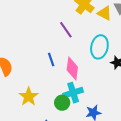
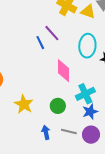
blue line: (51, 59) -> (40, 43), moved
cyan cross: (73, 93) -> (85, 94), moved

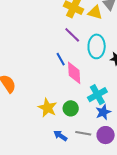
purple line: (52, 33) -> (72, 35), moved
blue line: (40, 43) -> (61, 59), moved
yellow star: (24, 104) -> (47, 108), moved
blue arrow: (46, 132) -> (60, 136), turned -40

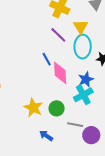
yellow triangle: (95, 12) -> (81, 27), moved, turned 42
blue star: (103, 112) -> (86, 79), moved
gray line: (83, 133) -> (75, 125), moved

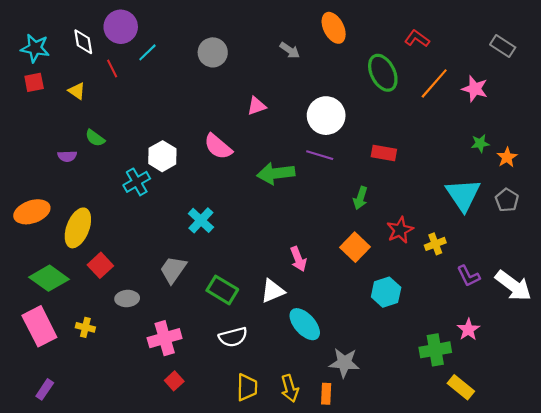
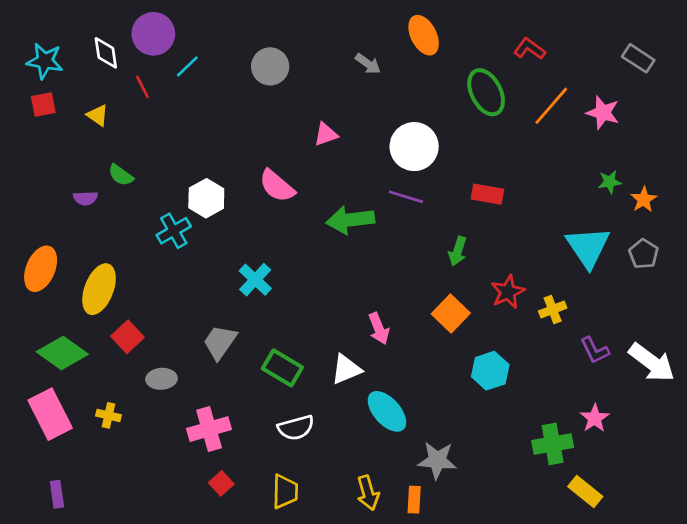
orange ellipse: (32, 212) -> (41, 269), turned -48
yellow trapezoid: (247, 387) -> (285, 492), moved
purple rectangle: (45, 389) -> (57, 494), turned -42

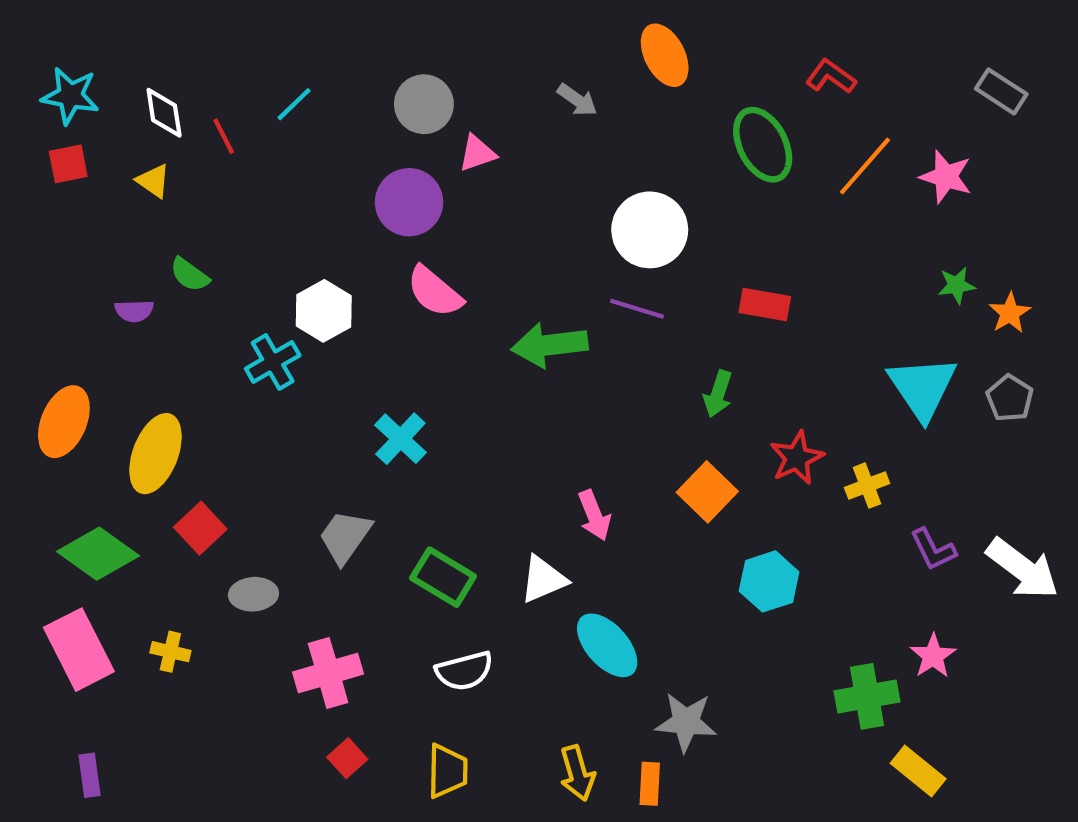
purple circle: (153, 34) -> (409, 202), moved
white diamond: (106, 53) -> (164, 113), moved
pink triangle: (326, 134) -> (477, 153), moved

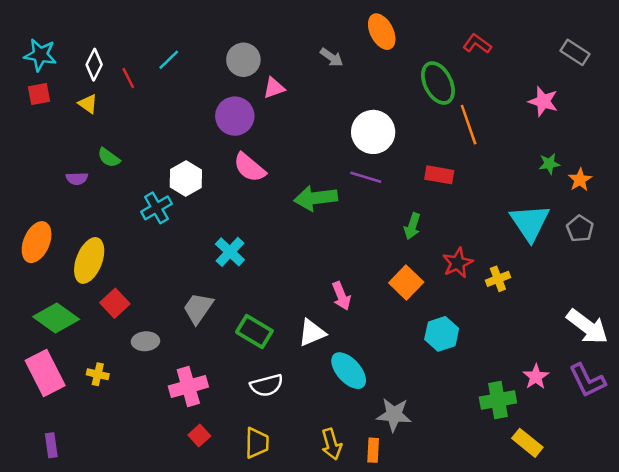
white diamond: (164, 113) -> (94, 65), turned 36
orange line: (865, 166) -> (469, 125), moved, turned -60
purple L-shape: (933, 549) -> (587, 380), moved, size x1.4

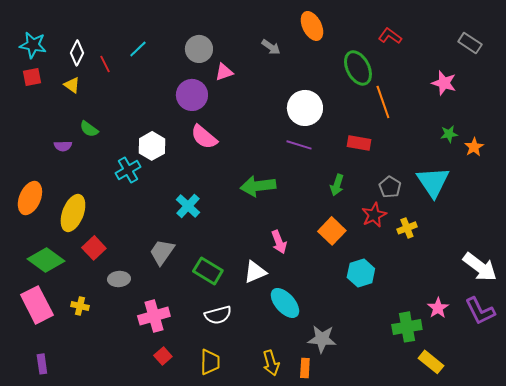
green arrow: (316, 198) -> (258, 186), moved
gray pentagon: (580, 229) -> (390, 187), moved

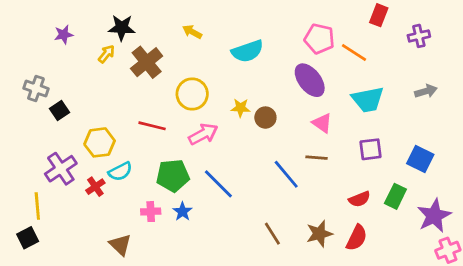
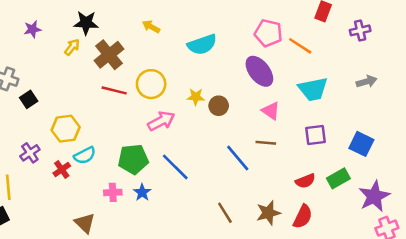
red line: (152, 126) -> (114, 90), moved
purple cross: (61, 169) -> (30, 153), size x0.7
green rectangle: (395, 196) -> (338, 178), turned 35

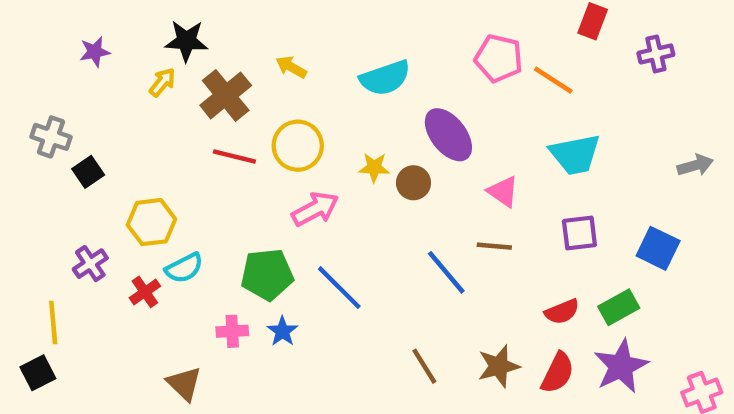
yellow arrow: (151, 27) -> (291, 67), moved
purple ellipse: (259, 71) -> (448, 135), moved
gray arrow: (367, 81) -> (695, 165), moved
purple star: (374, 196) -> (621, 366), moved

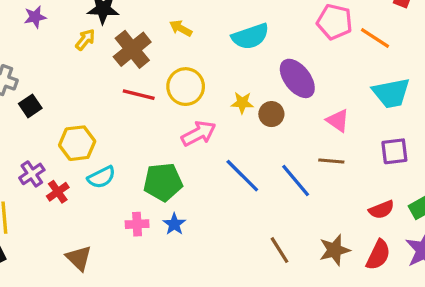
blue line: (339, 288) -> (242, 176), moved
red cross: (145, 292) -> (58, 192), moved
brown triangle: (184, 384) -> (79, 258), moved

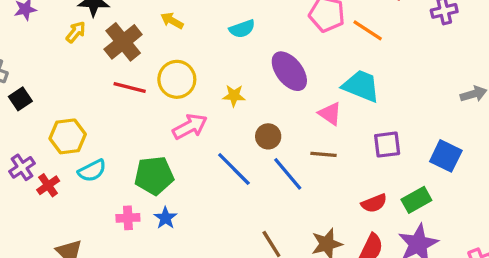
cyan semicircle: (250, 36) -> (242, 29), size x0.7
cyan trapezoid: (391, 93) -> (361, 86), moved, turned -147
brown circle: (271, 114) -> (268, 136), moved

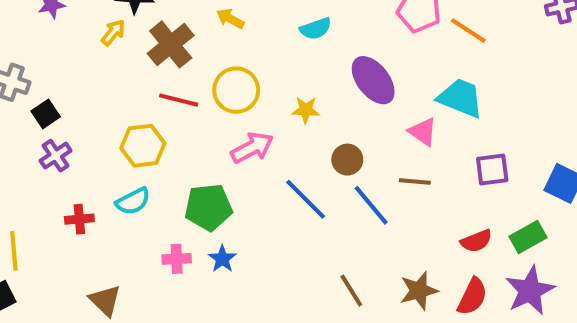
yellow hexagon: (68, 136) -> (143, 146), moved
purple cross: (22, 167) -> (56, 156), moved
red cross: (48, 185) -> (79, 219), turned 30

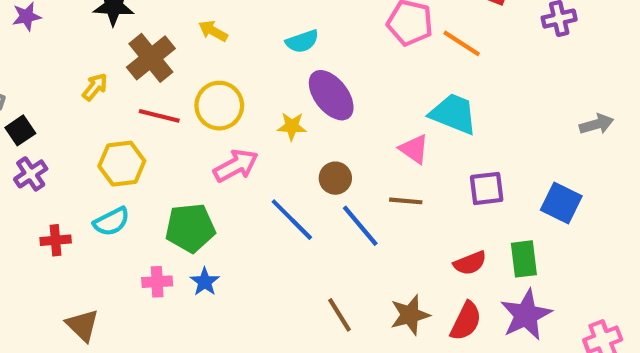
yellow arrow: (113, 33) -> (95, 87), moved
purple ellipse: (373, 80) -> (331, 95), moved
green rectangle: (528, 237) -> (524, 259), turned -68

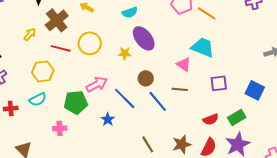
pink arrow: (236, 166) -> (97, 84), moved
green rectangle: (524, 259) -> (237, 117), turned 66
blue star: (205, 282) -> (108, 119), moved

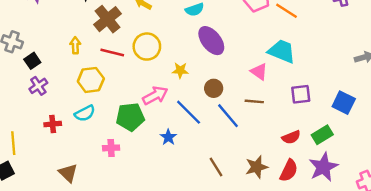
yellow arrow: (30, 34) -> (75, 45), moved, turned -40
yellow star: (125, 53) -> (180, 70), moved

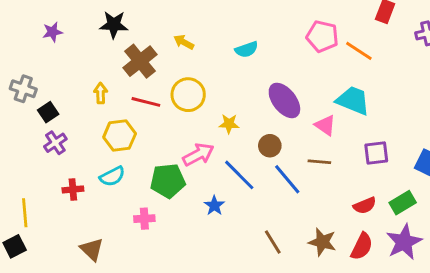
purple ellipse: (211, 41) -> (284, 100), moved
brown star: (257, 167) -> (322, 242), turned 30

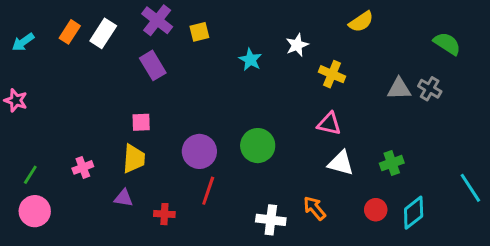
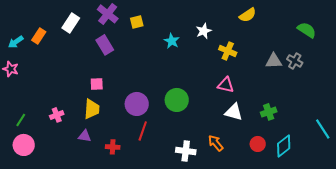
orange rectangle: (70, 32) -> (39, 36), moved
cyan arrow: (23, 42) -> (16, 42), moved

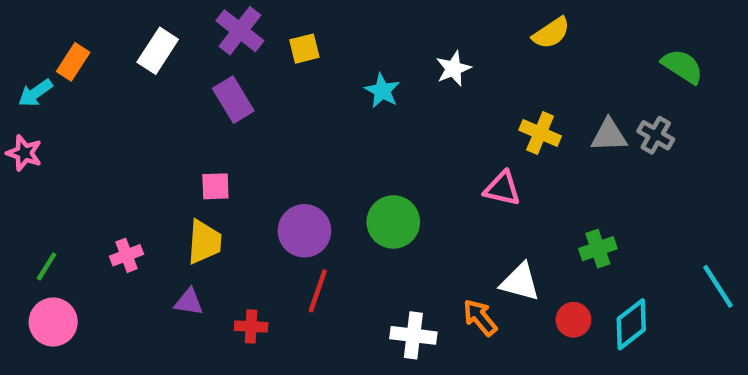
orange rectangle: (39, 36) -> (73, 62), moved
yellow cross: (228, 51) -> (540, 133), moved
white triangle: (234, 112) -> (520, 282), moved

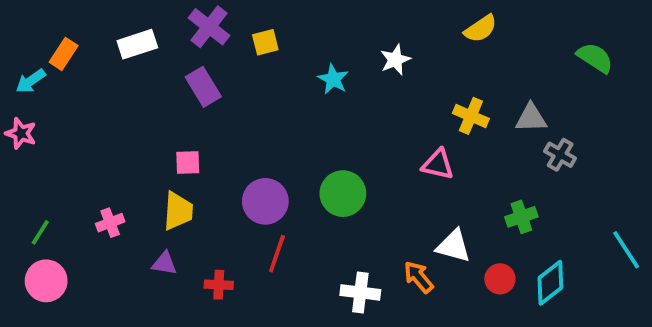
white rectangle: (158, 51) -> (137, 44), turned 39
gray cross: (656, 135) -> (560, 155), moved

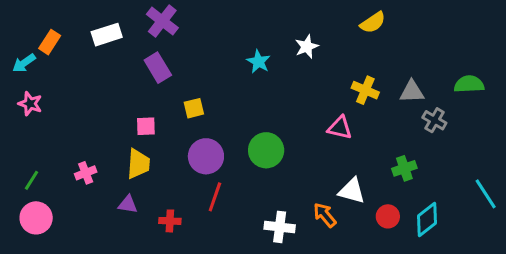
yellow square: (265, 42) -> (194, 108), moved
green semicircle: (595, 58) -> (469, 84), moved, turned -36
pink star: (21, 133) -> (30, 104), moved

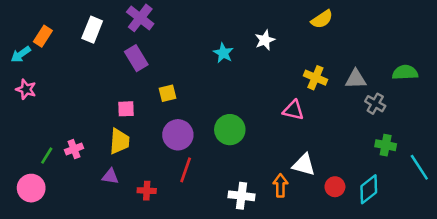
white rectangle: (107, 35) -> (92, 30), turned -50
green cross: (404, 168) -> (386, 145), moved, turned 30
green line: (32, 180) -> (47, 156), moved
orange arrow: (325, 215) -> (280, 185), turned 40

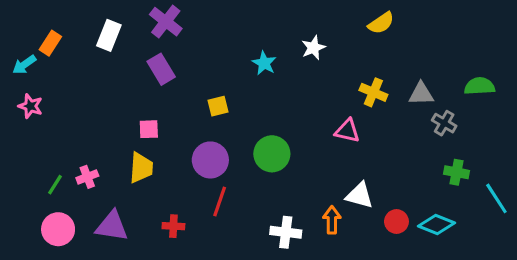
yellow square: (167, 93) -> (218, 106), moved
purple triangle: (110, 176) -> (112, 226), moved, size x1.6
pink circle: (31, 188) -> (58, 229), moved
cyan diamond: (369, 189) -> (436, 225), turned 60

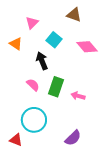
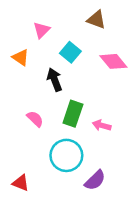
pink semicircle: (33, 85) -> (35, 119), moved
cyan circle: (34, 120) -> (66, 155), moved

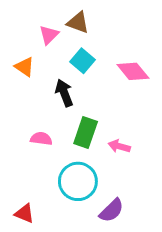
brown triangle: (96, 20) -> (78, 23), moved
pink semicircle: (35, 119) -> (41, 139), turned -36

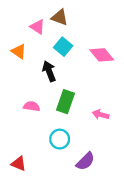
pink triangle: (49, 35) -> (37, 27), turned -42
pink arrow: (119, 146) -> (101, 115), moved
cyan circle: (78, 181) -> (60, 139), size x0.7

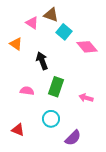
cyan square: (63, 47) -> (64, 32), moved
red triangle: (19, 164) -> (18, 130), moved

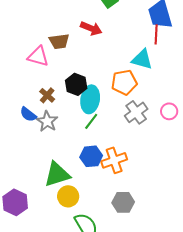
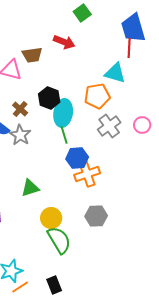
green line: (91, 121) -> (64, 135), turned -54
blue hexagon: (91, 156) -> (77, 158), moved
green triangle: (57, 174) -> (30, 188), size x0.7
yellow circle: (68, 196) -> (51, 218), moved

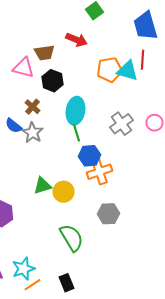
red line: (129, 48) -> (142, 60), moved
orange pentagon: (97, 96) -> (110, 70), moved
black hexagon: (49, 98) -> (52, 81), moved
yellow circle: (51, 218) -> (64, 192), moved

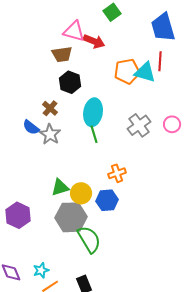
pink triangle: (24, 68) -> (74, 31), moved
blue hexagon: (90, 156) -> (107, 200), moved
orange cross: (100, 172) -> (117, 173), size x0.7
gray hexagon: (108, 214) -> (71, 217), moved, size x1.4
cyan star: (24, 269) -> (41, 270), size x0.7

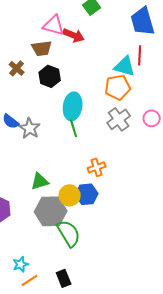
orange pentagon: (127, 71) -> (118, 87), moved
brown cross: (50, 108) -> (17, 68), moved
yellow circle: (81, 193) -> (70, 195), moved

--*--

== Directive ==
Pictures excluded, transcribe the listing above exactly from the line with "pink arrow: (236, 166) -> (97, 84), moved" through the line with "purple ellipse: (211, 41)", and no further.

== Answer area ==
pink arrow: (236, 166) -> (97, 84), moved
green rectangle: (524, 259) -> (237, 117), turned 66
blue star: (205, 282) -> (108, 119), moved

yellow arrow: (30, 34) -> (75, 45), moved, turned -40
yellow star: (125, 53) -> (180, 70), moved

purple ellipse: (211, 41) -> (284, 100), moved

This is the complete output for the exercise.